INPUT MATERIAL:

=== Section Start ===

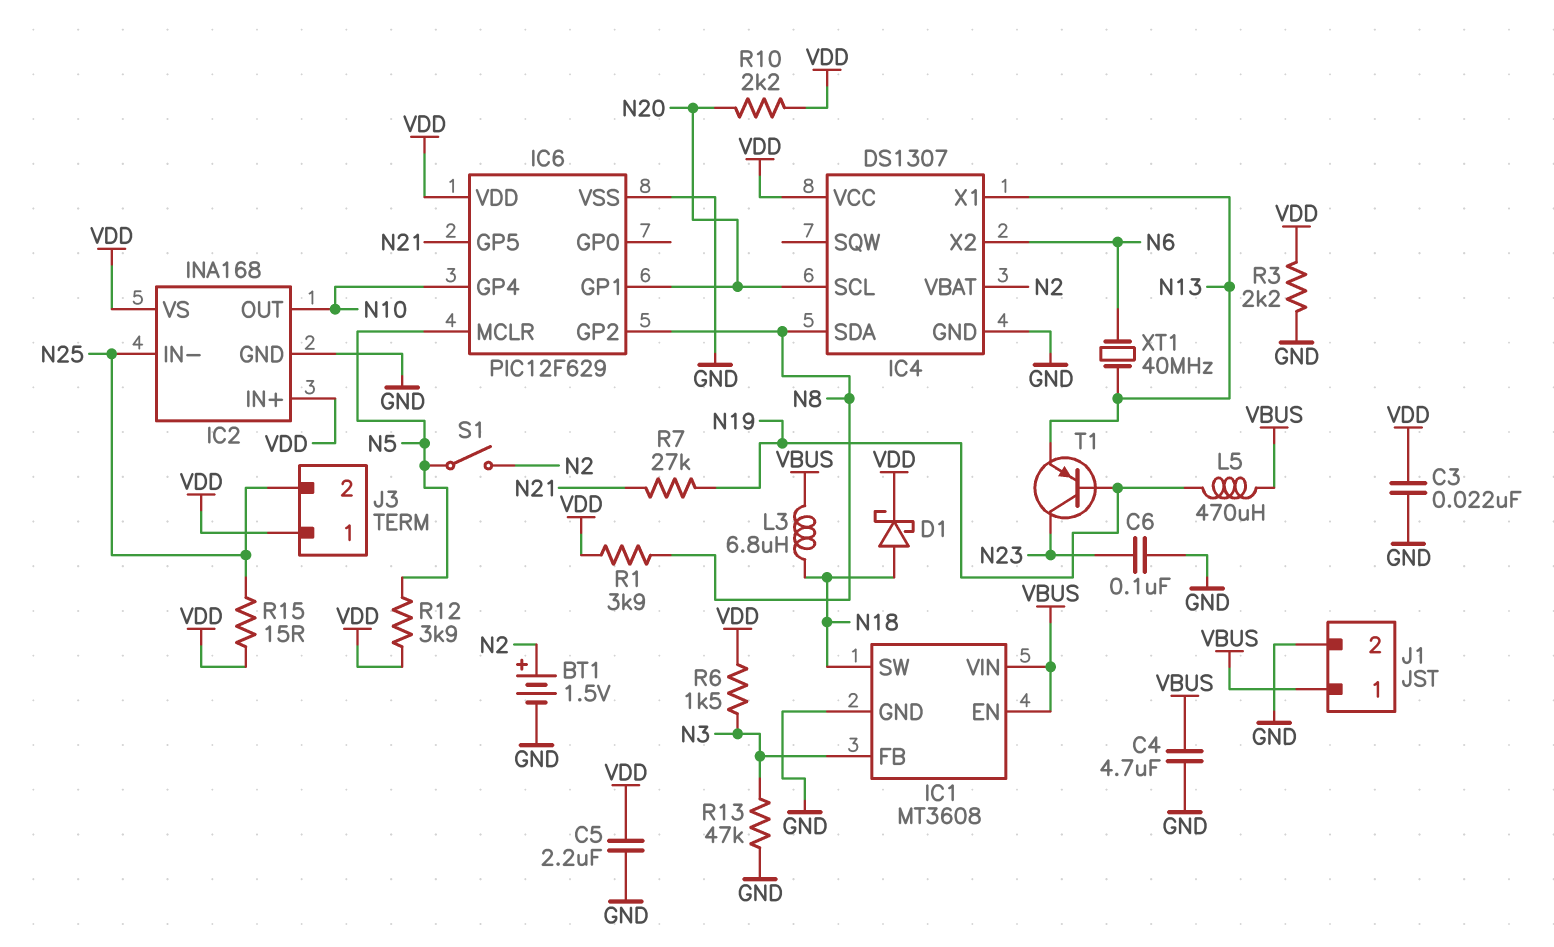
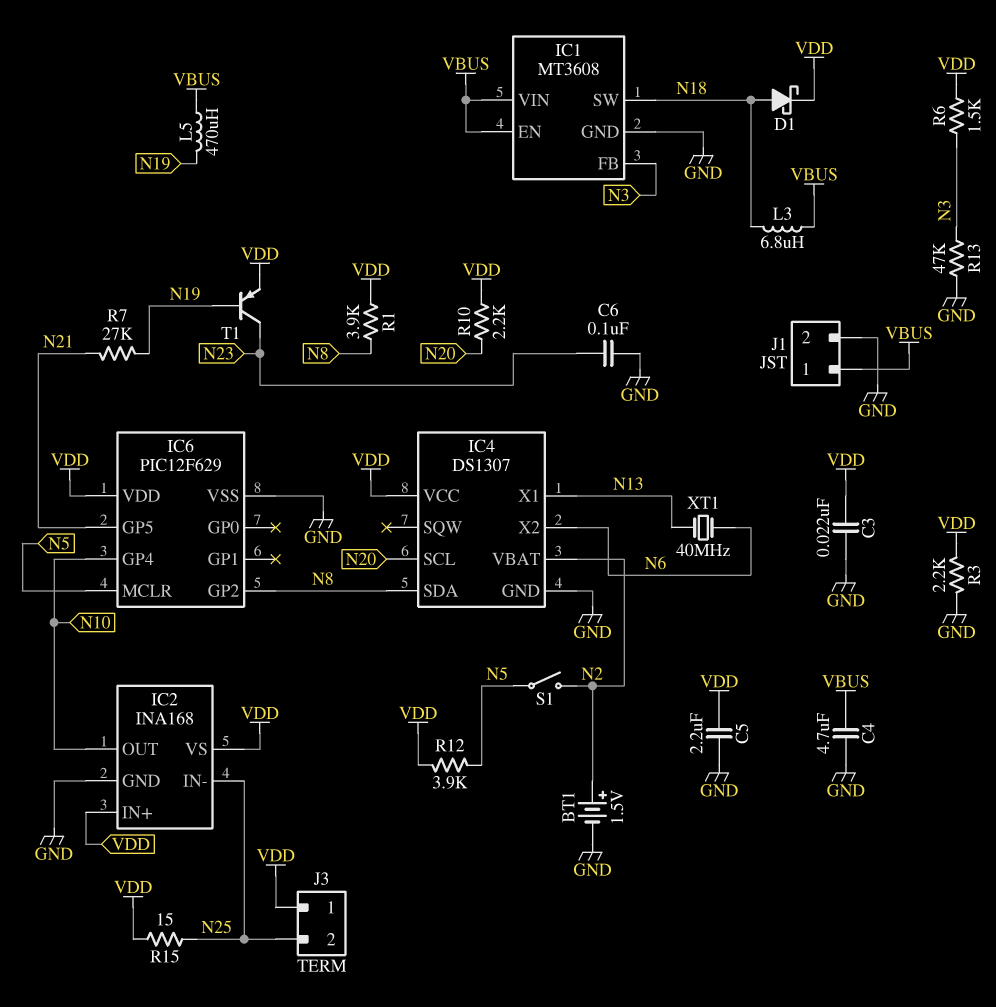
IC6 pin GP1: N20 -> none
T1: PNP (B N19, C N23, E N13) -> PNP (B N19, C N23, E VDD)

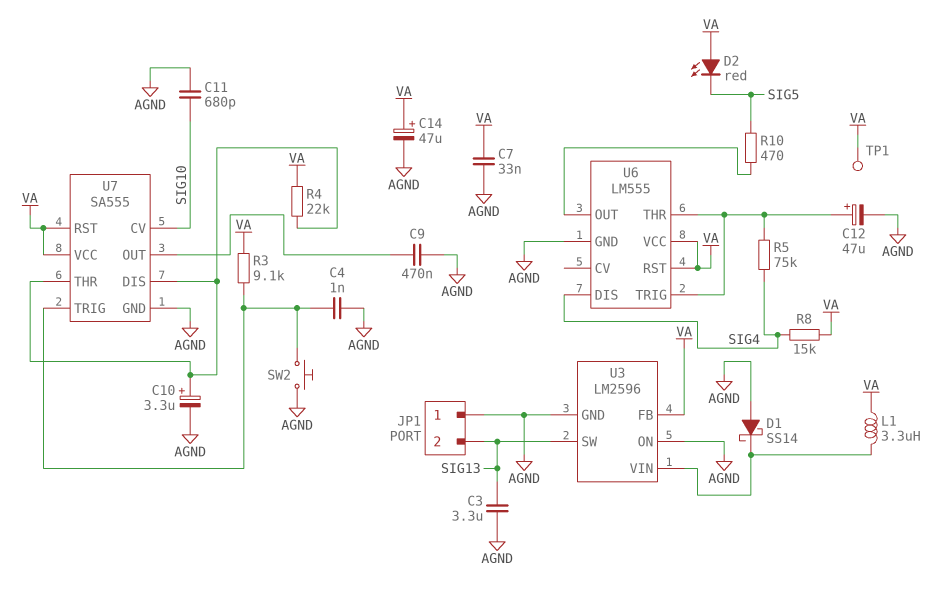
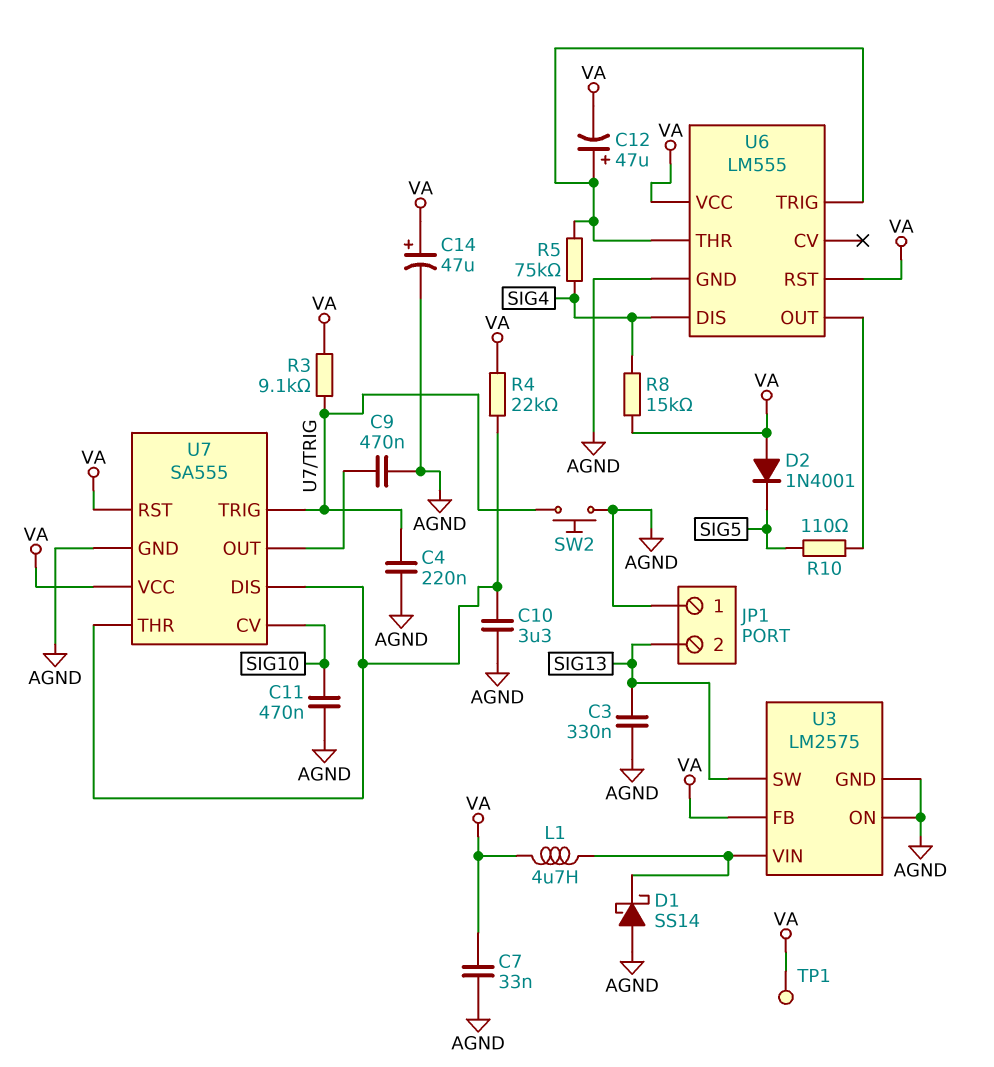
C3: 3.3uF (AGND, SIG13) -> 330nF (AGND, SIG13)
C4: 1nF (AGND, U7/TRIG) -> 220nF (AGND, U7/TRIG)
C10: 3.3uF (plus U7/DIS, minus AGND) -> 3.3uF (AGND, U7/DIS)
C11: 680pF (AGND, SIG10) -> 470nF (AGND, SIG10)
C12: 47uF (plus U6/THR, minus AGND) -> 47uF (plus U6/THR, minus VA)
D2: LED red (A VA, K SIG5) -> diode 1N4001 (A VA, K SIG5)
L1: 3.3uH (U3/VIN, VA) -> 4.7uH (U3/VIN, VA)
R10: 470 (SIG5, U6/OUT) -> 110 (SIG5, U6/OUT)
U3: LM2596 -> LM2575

=== Section End ===

INSTRUCTIONS TO FOLLOW: Return the entries above exactly, skipping any images.

ANSWER FOR THE TASK:
IC6 pin GP1: N20 -> none
T1: PNP (B N19, C N23, E N13) -> PNP (B N19, C N23, E VDD)

C3: 3.3uF (AGND, SIG13) -> 330nF (AGND, SIG13)
C4: 1nF (AGND, U7/TRIG) -> 220nF (AGND, U7/TRIG)
C10: 3.3uF (plus U7/DIS, minus AGND) -> 3.3uF (AGND, U7/DIS)
C11: 680pF (AGND, SIG10) -> 470nF (AGND, SIG10)
C12: 47uF (plus U6/THR, minus AGND) -> 47uF (plus U6/THR, minus VA)
D2: LED red (A VA, K SIG5) -> diode 1N4001 (A VA, K SIG5)
L1: 3.3uH (U3/VIN, VA) -> 4.7uH (U3/VIN, VA)
R10: 470 (SIG5, U6/OUT) -> 110 (SIG5, U6/OUT)
U3: LM2596 -> LM2575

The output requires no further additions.